**Assignment**
The required lines are those that contain "brick"; pull them out of the data and copy them.
Exercise materials START
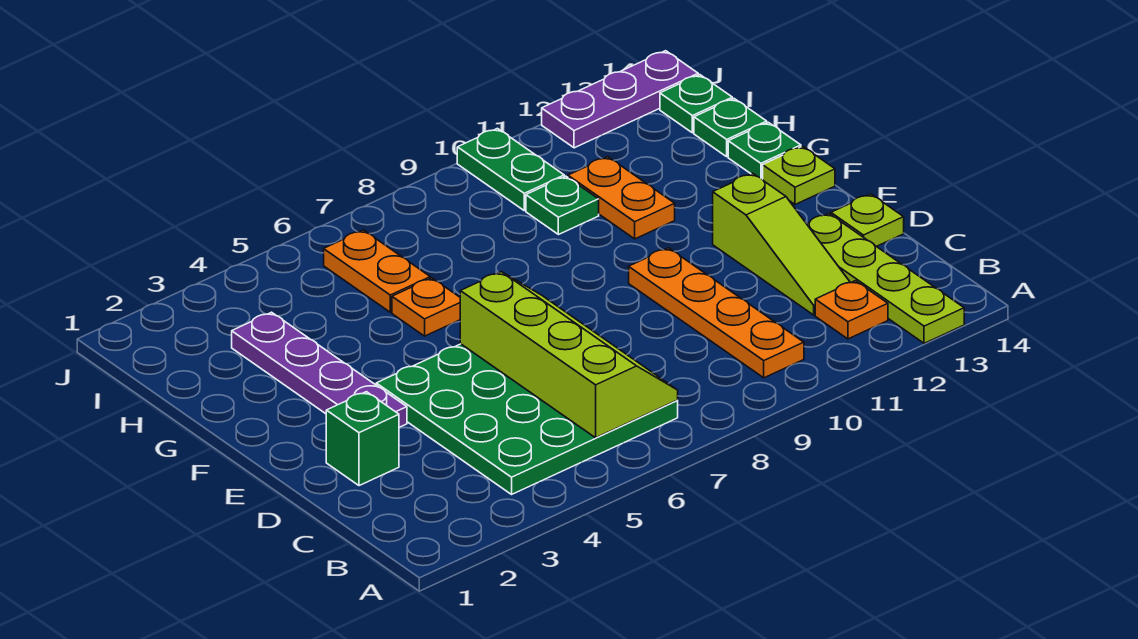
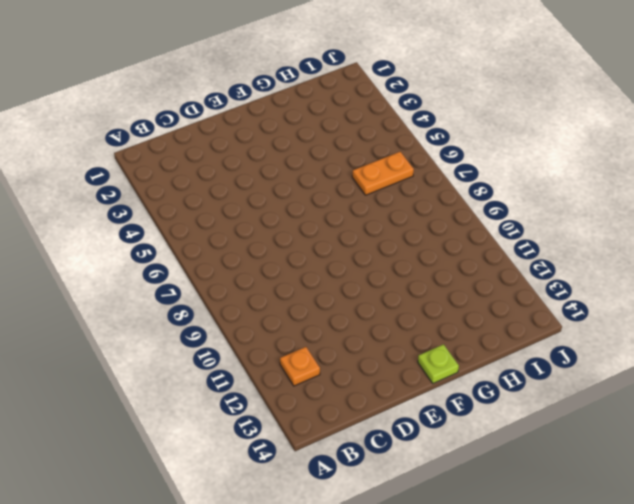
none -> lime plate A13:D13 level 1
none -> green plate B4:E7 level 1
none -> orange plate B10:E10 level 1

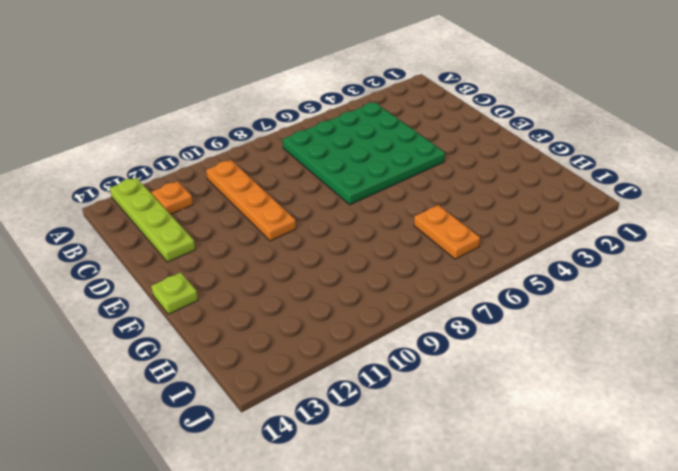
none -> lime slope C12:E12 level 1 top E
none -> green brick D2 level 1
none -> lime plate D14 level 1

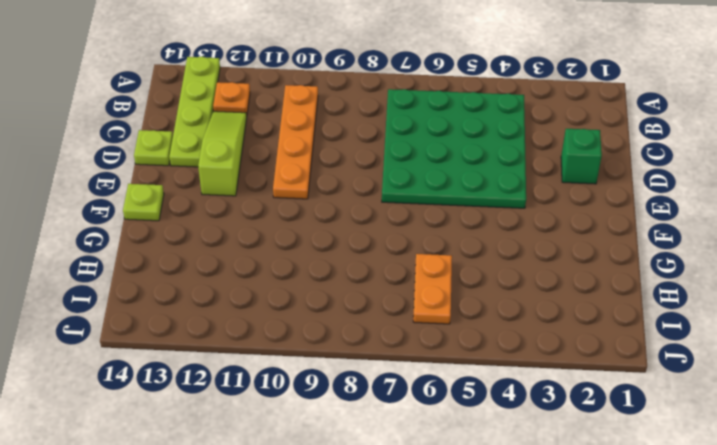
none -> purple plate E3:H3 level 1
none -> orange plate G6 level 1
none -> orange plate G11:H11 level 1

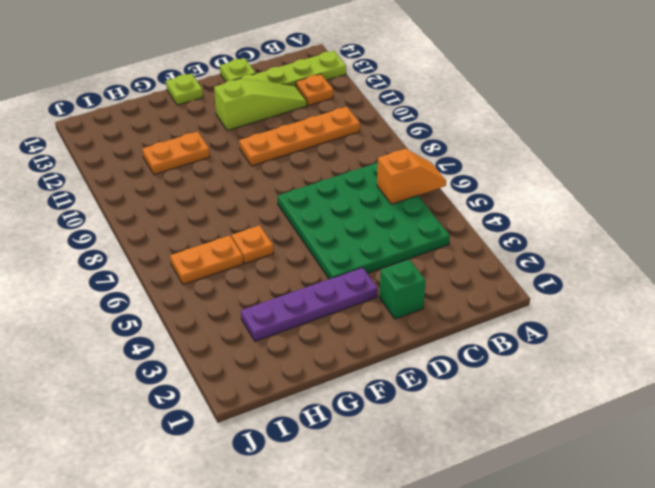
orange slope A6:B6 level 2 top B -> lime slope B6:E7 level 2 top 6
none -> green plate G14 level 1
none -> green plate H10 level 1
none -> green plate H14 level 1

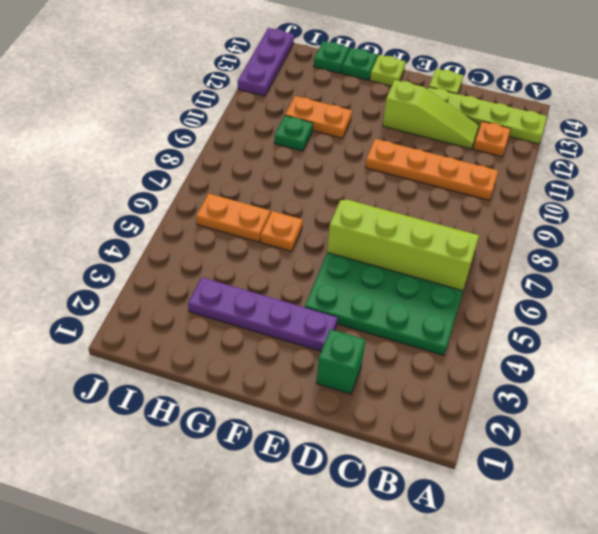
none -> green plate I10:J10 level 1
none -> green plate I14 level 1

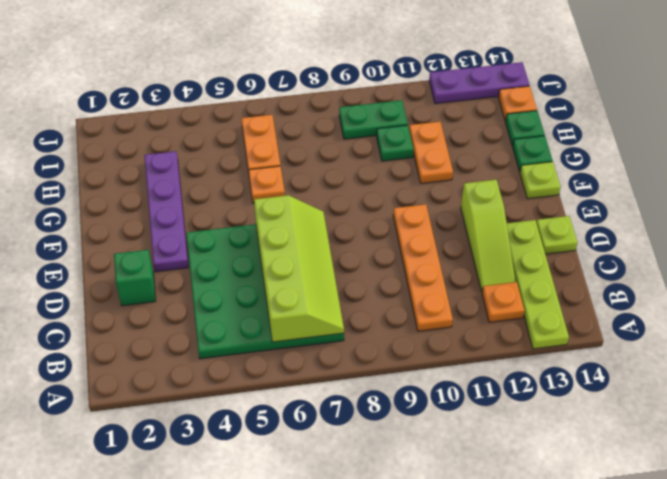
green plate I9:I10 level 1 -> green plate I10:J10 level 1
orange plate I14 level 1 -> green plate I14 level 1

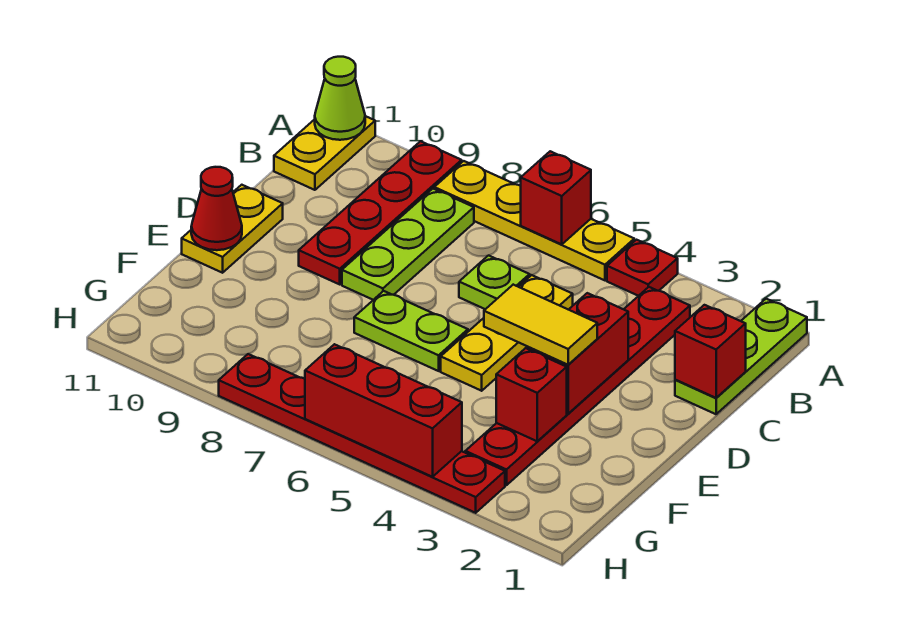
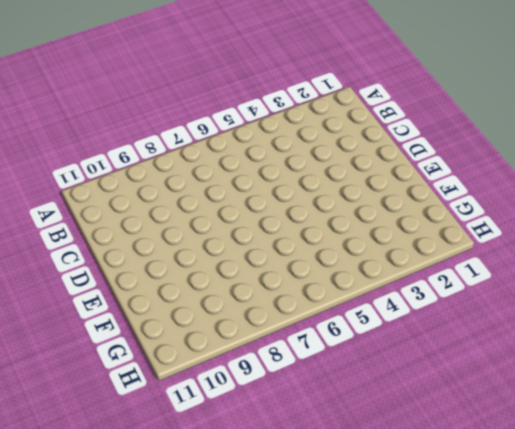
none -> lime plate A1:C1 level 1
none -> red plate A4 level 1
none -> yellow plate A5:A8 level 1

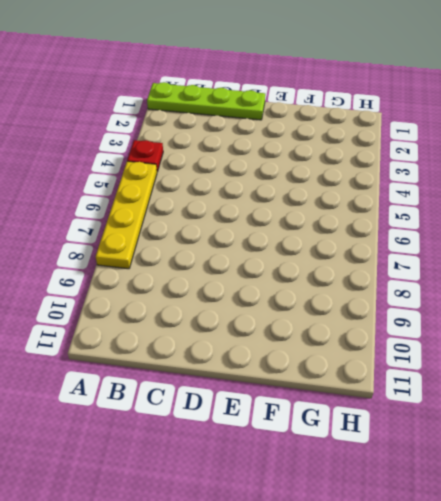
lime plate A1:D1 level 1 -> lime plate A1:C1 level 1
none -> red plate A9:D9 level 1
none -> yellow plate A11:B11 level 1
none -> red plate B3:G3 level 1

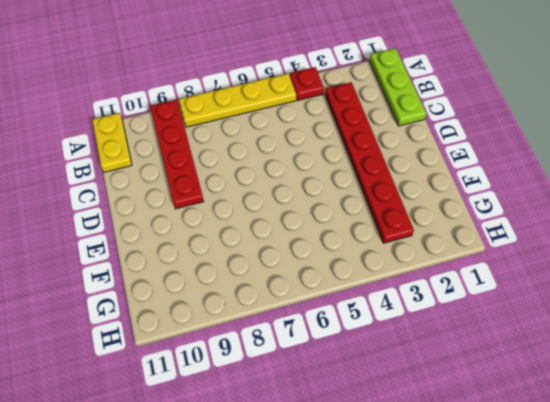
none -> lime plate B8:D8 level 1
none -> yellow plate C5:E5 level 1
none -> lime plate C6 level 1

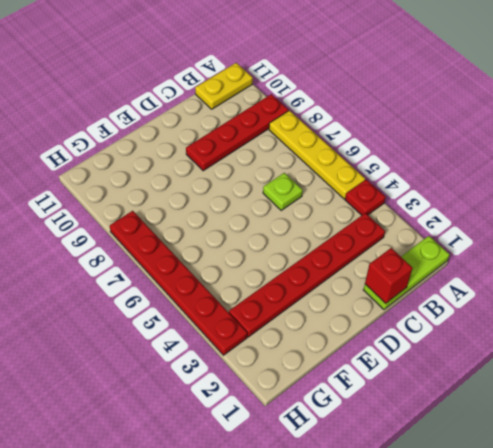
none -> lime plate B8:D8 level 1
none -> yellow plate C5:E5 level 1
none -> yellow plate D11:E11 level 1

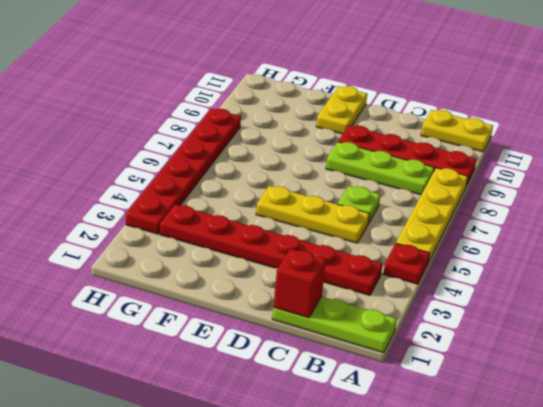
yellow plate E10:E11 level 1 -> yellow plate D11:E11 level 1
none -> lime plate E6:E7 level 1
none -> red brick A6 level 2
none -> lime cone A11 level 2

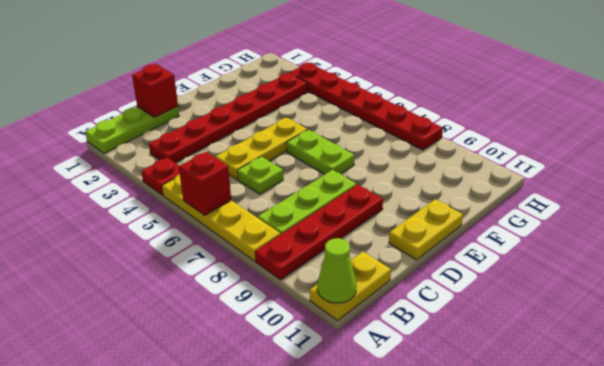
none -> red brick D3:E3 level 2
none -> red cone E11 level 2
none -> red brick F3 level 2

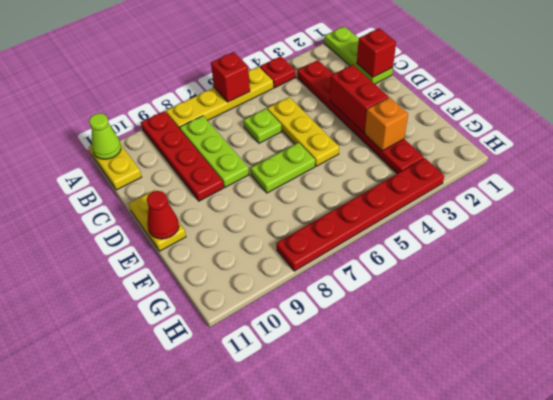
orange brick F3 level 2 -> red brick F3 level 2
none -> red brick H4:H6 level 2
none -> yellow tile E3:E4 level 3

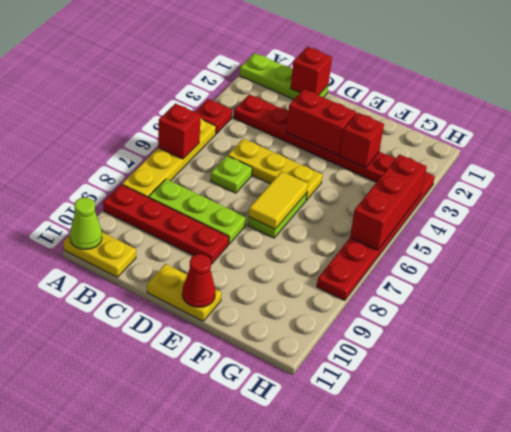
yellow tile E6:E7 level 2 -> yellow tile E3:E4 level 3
Exercise materials END
**Exercise solution**
none -> green brick D2 level 1
none -> red brick A6 level 2
none -> red brick D3:E3 level 2
none -> red brick F3 level 2
orange brick F3 level 2 -> red brick F3 level 2
none -> red brick H4:H6 level 2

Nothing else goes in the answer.